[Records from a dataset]
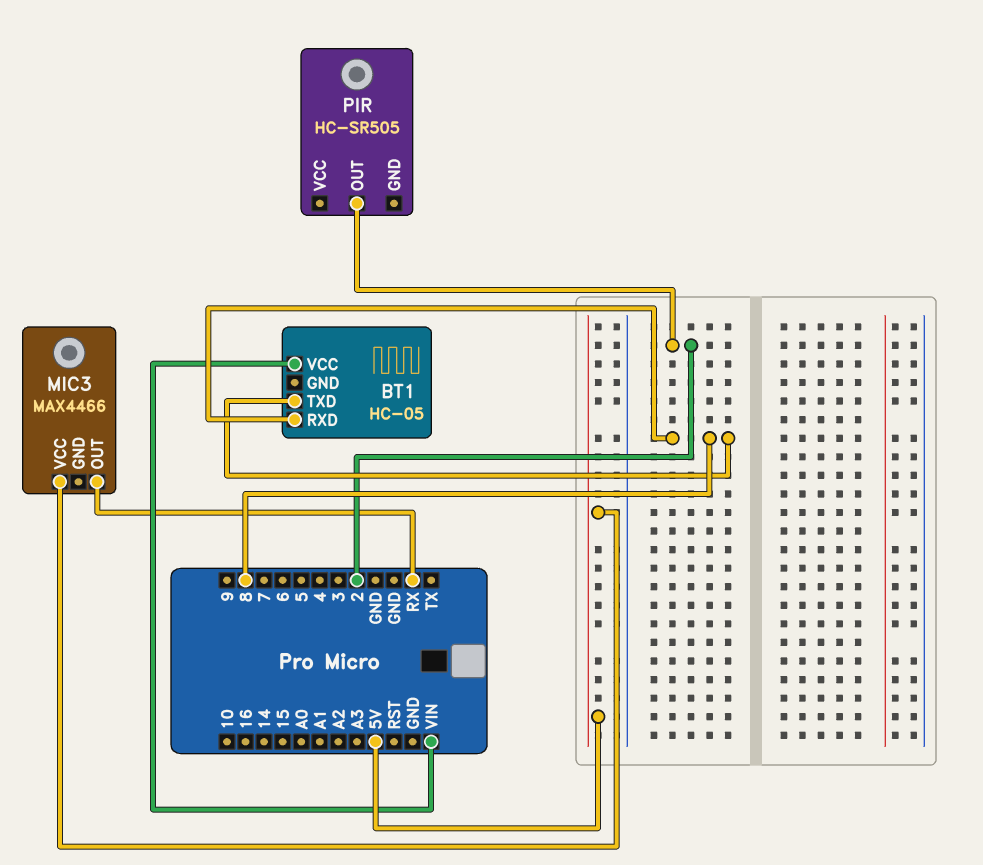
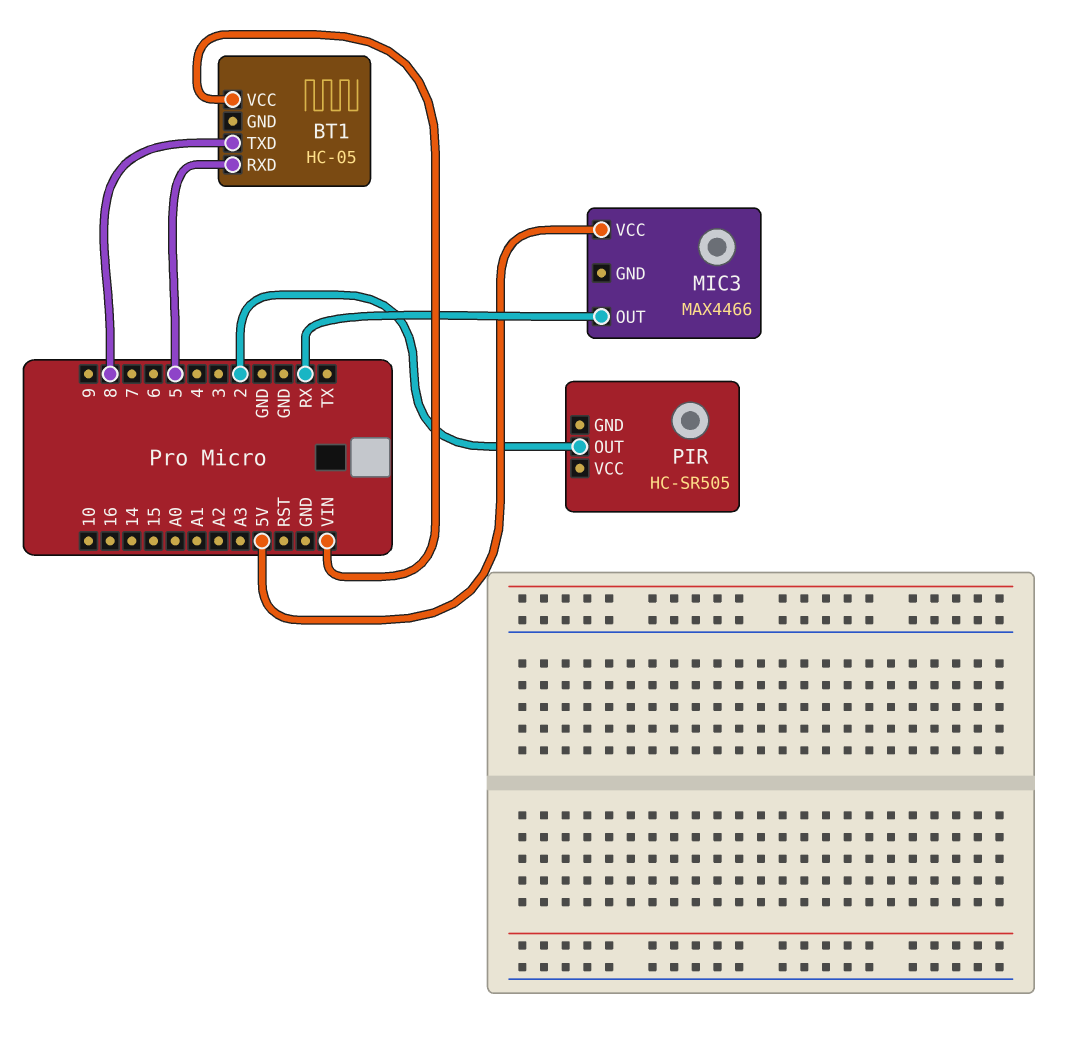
BT1 pin RXD: 8 -> 5

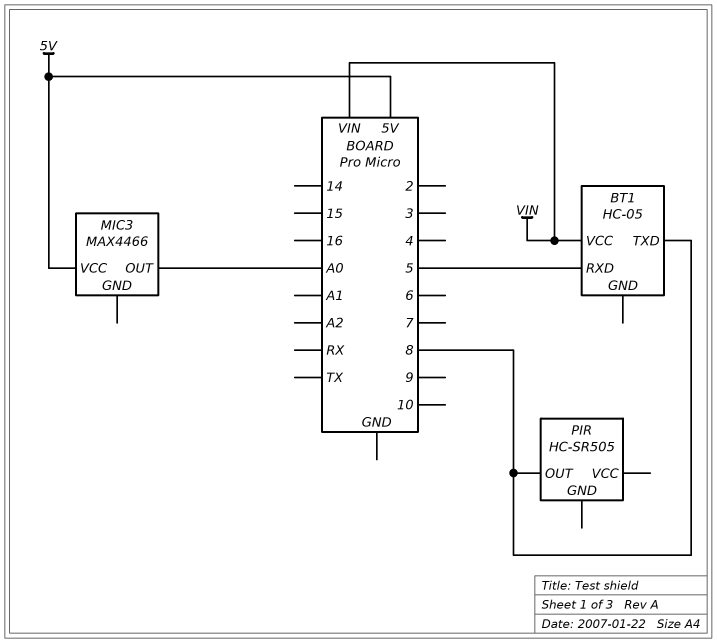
MIC3 pin OUT: RX -> A0
PIR pin OUT: 2 -> 8

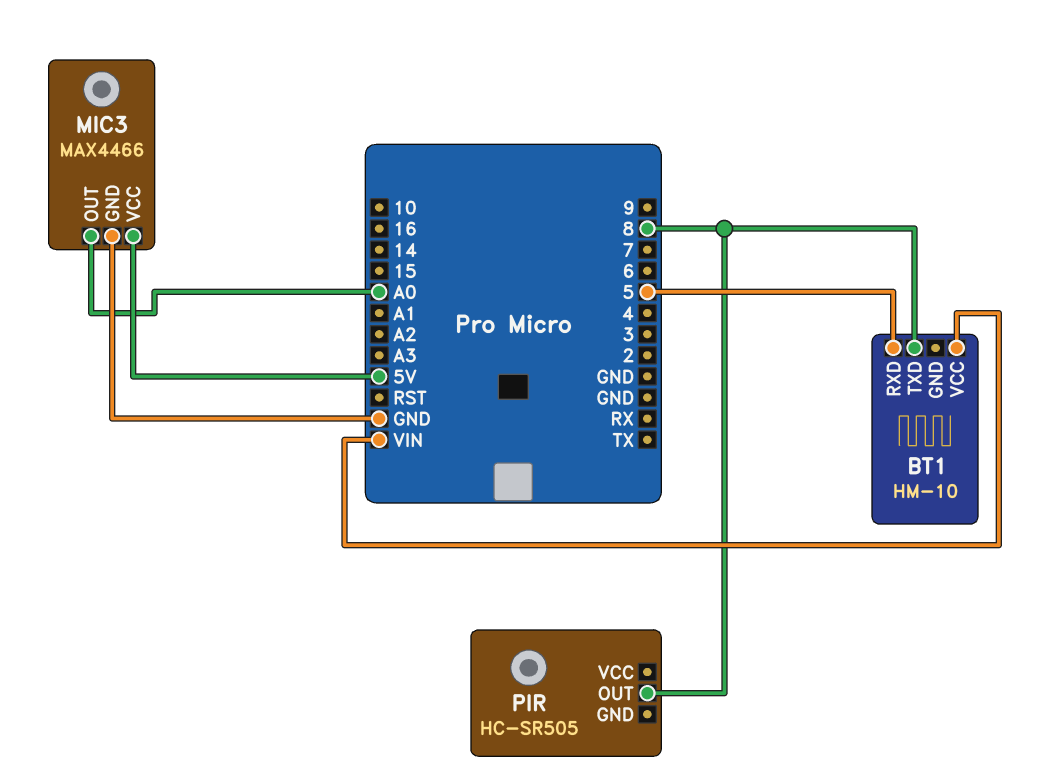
BT1: HC-05 -> HM-10
MIC3 pin GND: none -> GND

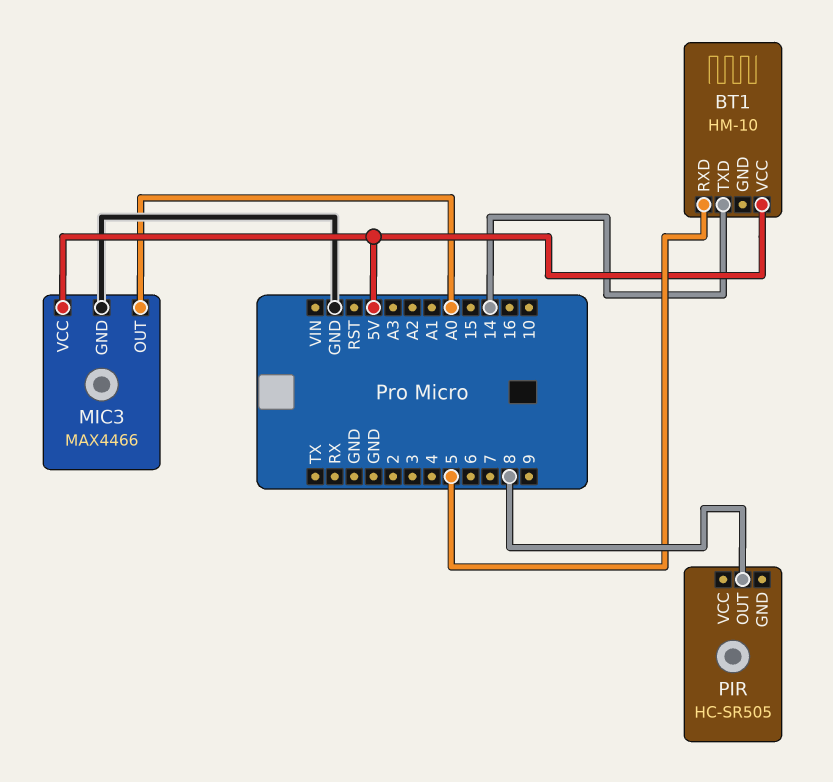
BT1 pin TXD: 8 -> 14
BT1 pin VCC: VIN -> 5V

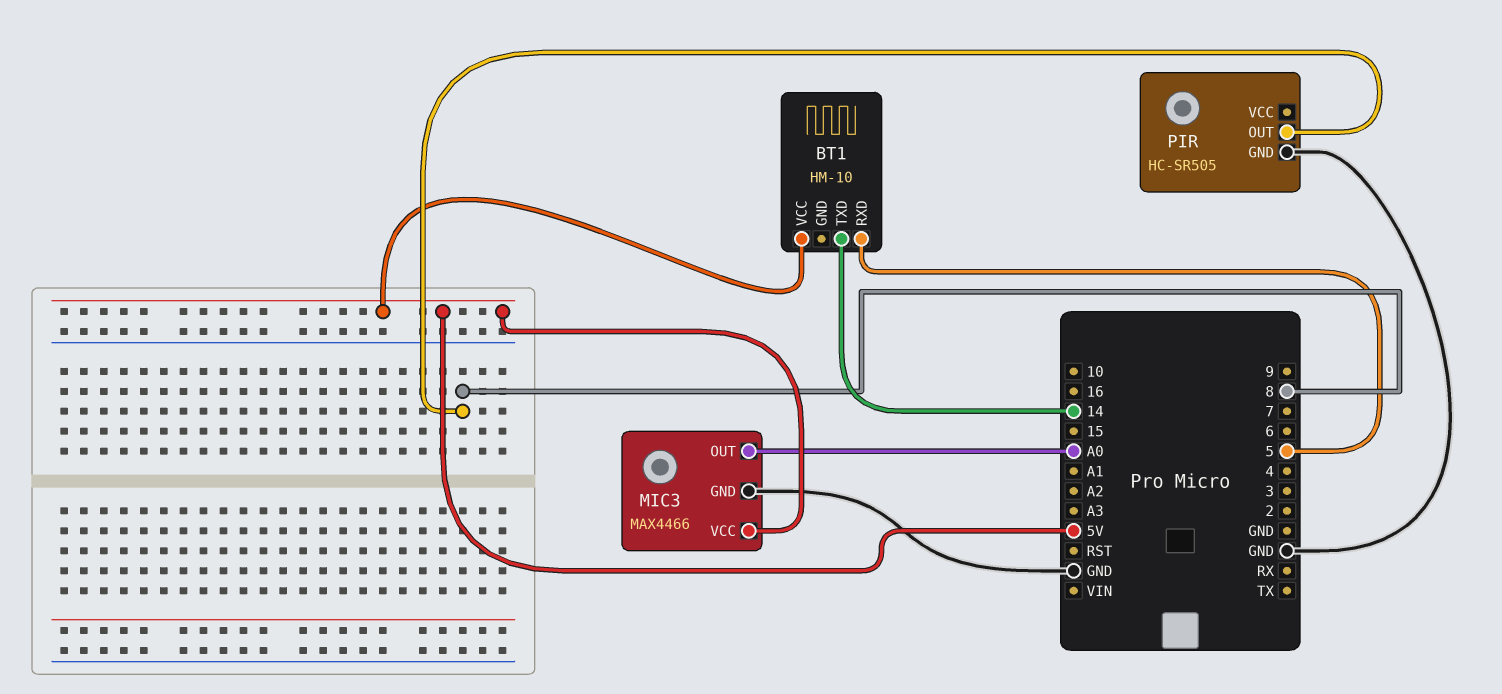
PIR pin GND: none -> GND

- **Exercise details**
Look through the lines above and collect those with the word "none".

- **Answer for this exercise**
MIC3 pin GND: none -> GND
PIR pin GND: none -> GND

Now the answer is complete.